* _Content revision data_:
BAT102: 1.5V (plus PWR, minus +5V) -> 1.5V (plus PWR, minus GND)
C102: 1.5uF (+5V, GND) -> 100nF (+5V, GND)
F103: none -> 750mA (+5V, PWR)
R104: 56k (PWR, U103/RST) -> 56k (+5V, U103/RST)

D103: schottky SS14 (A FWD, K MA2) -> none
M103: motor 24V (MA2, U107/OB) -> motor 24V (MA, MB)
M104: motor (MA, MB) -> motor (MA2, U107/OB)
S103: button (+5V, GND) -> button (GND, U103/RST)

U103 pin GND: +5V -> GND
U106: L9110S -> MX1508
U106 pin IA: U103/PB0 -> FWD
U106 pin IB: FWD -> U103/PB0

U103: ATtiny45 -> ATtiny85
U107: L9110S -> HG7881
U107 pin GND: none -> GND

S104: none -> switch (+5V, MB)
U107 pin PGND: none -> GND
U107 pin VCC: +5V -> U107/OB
* * *
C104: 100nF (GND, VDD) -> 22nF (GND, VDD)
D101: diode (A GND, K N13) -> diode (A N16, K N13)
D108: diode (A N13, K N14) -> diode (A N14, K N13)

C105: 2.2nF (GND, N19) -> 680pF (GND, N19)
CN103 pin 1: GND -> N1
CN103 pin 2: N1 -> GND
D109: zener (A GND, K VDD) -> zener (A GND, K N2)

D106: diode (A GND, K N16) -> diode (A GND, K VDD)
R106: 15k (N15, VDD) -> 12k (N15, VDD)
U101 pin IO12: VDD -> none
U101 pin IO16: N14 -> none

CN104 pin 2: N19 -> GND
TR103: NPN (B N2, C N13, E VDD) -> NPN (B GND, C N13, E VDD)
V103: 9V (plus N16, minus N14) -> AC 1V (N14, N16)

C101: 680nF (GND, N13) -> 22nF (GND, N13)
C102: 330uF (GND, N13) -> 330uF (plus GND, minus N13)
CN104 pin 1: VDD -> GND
* * *
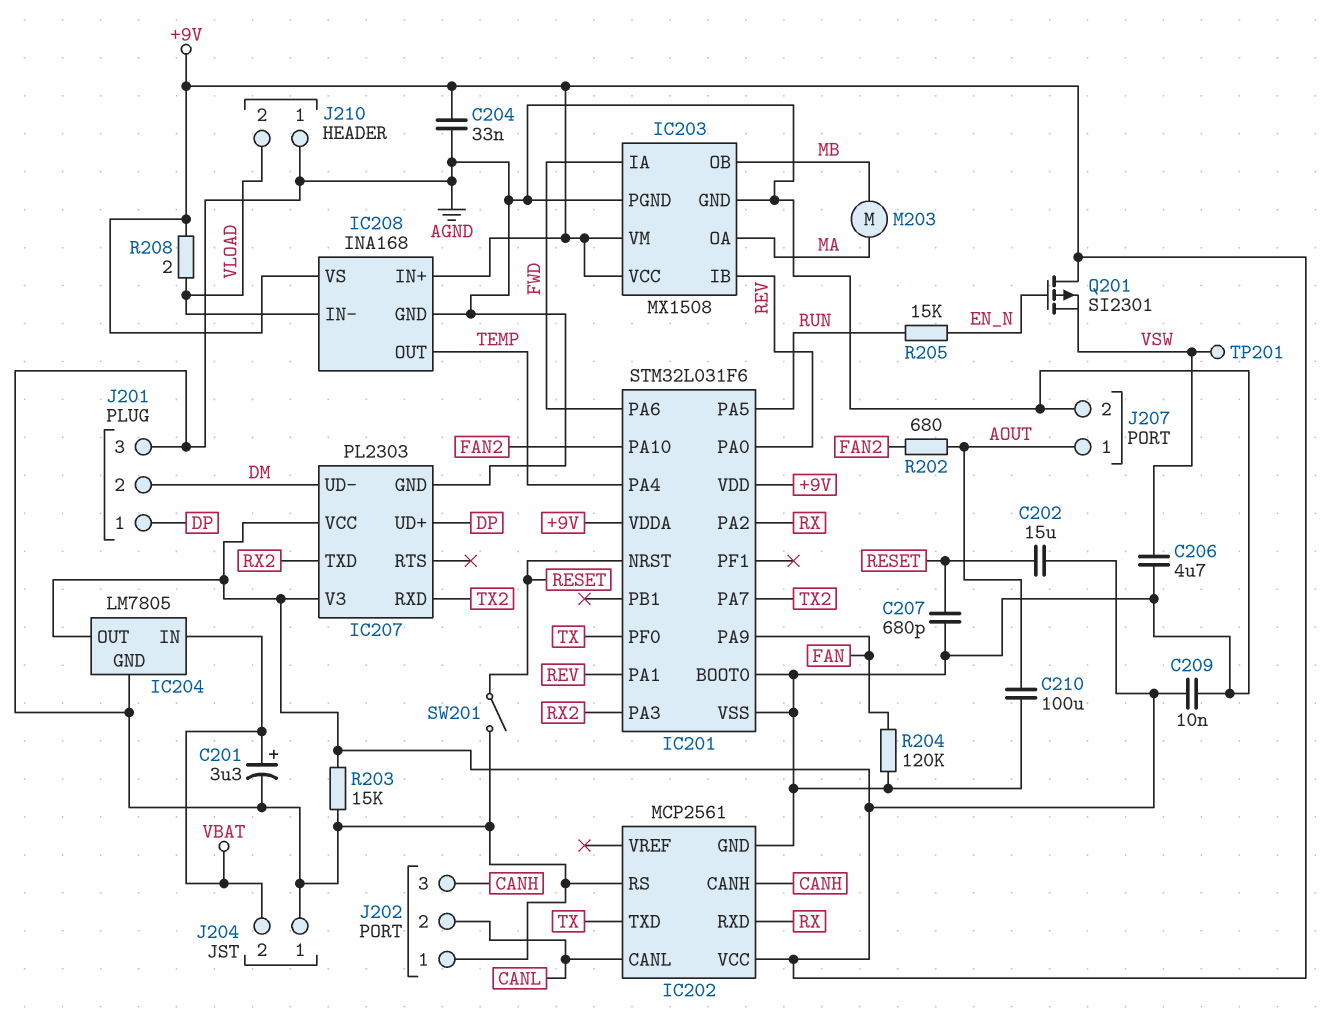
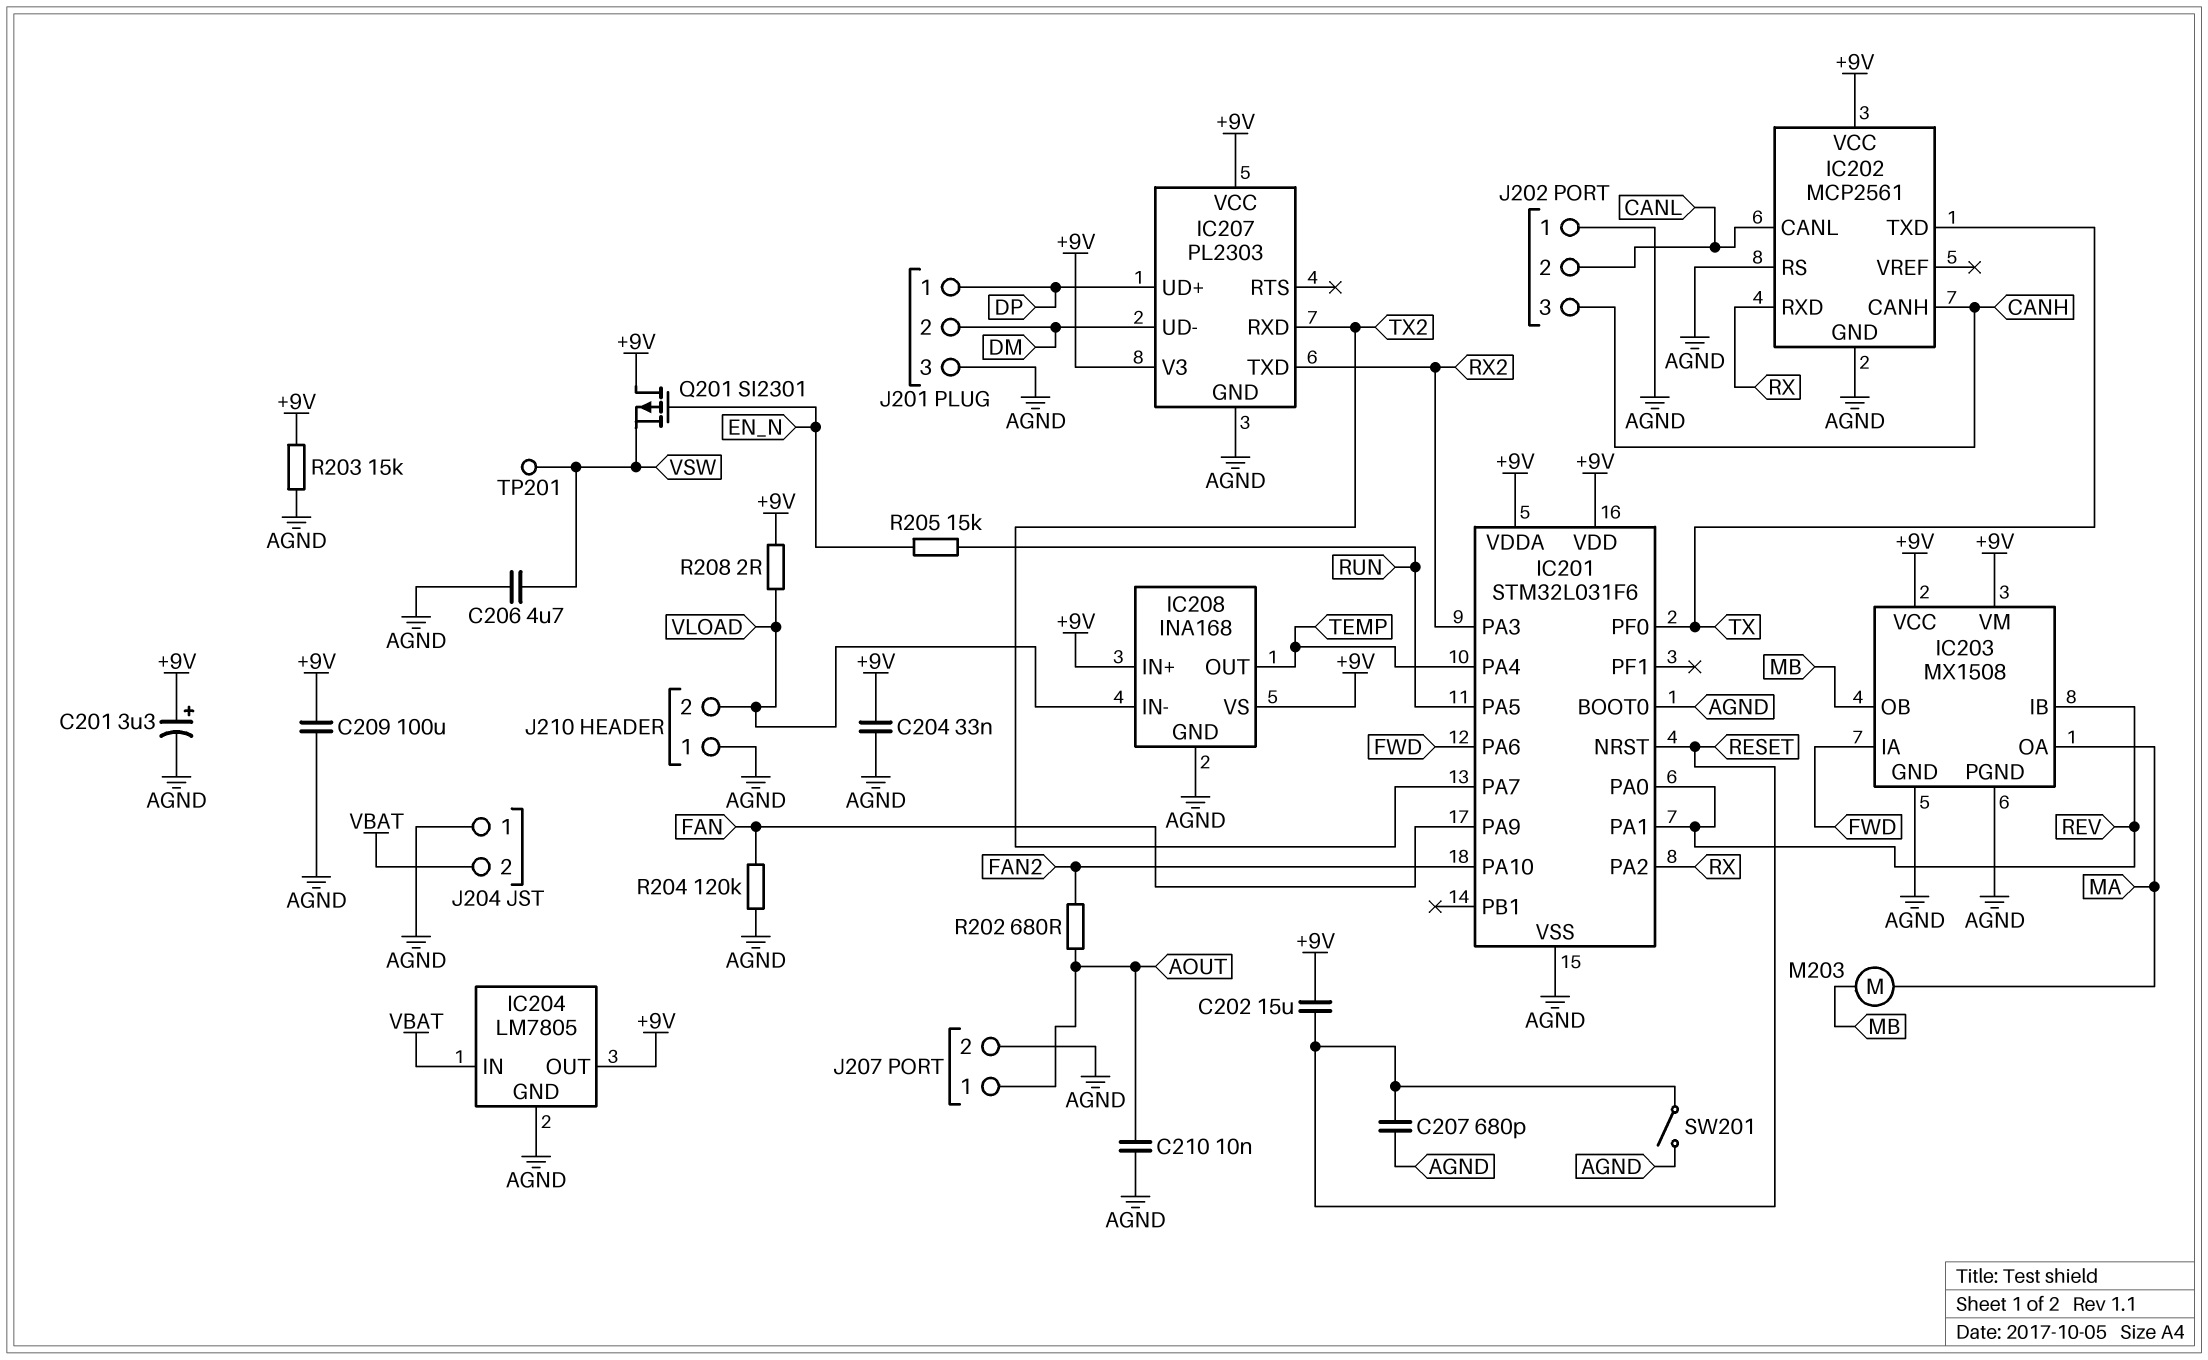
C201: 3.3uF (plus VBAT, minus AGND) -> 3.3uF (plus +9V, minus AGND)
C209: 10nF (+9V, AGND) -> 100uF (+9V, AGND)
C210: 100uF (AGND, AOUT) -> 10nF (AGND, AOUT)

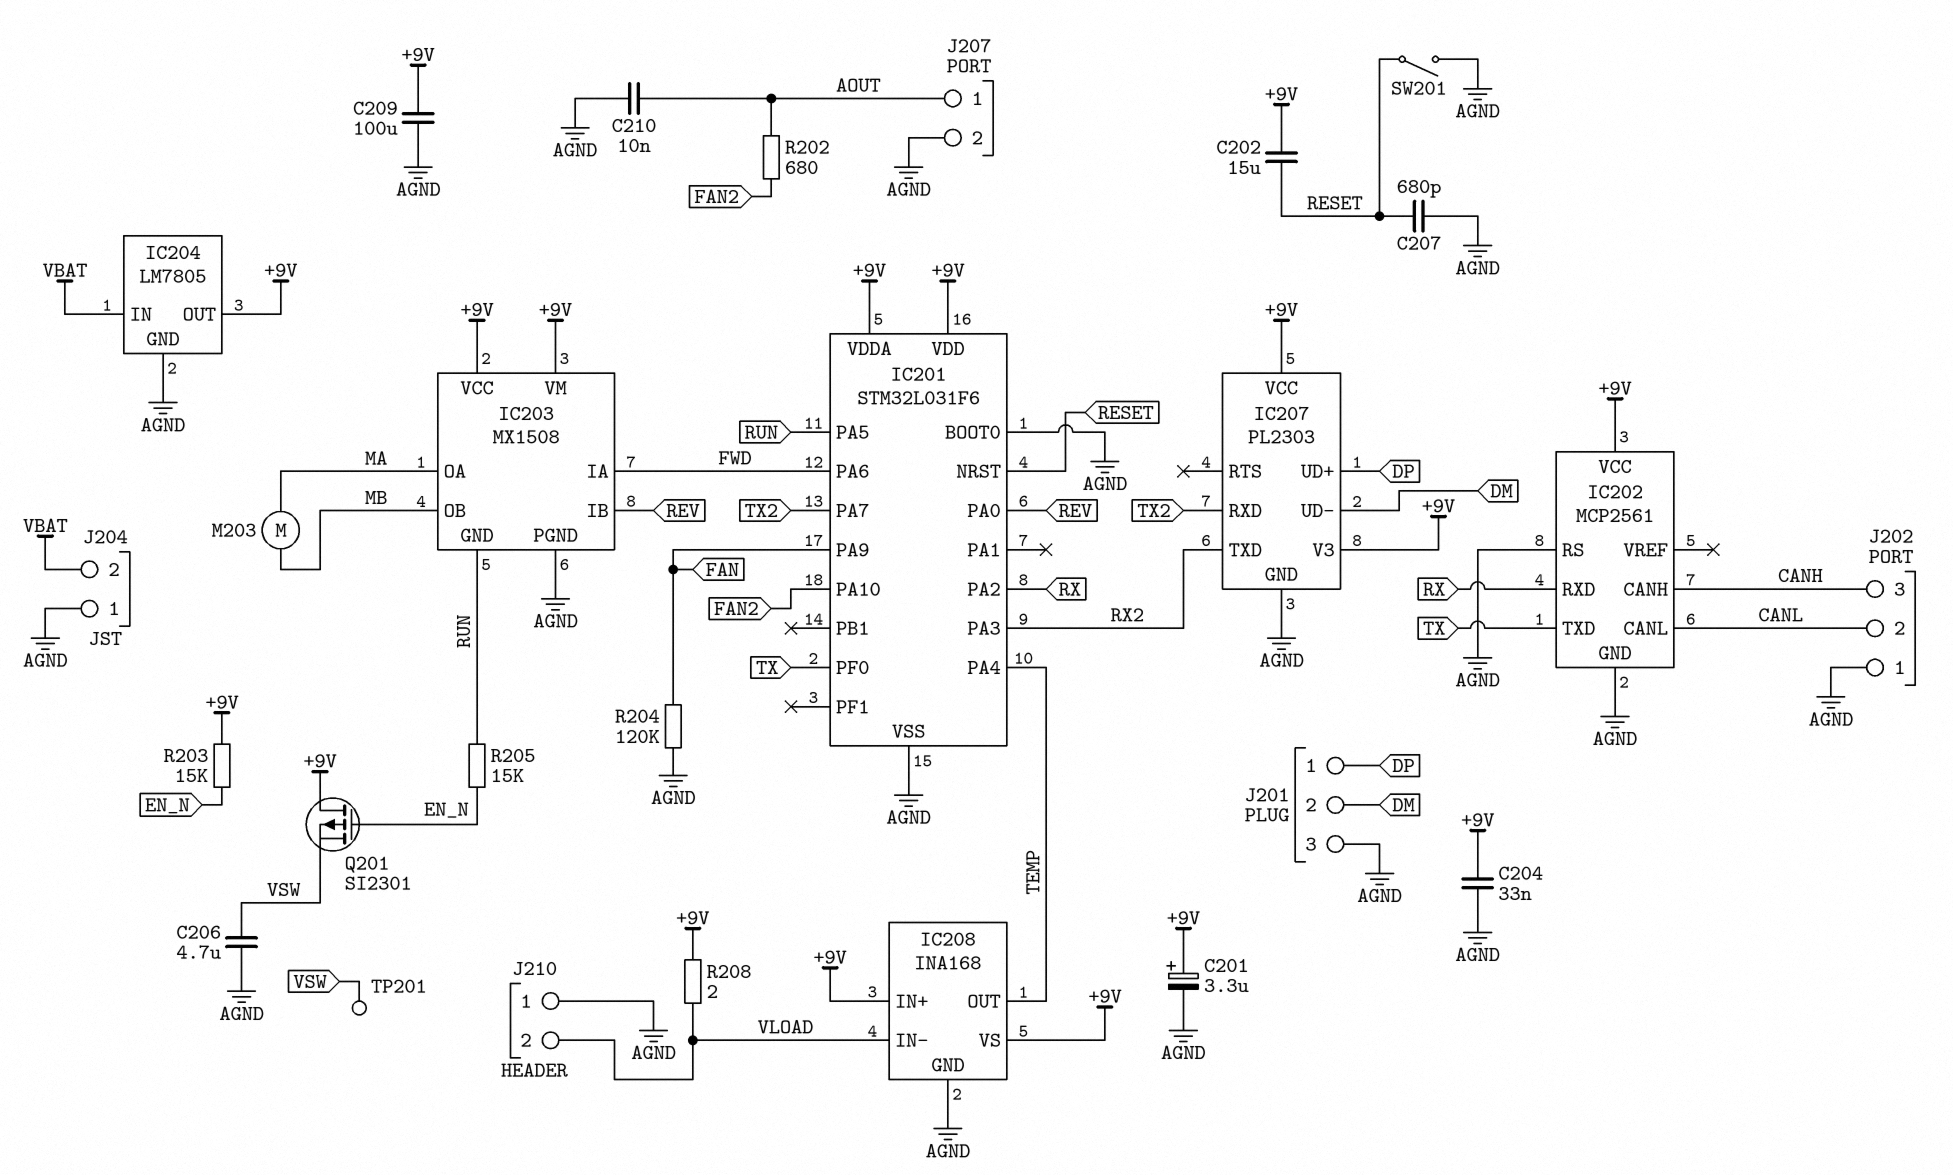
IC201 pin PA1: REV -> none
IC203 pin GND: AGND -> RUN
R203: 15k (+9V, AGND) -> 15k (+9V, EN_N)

* _TASK REQUIREMENTS_: The lines above starting at the one that contains "CN104 pin 2: N19 -> GND" and ending at the one that contains "CN104 pin 1: VDD -> GND" must be transcribed exactly, and no other lines may appear.

* _THE COMPLETED TASK_:
CN104 pin 2: N19 -> GND
TR103: NPN (B N2, C N13, E VDD) -> NPN (B GND, C N13, E VDD)
V103: 9V (plus N16, minus N14) -> AC 1V (N14, N16)

C101: 680nF (GND, N13) -> 22nF (GND, N13)
C102: 330uF (GND, N13) -> 330uF (plus GND, minus N13)
CN104 pin 1: VDD -> GND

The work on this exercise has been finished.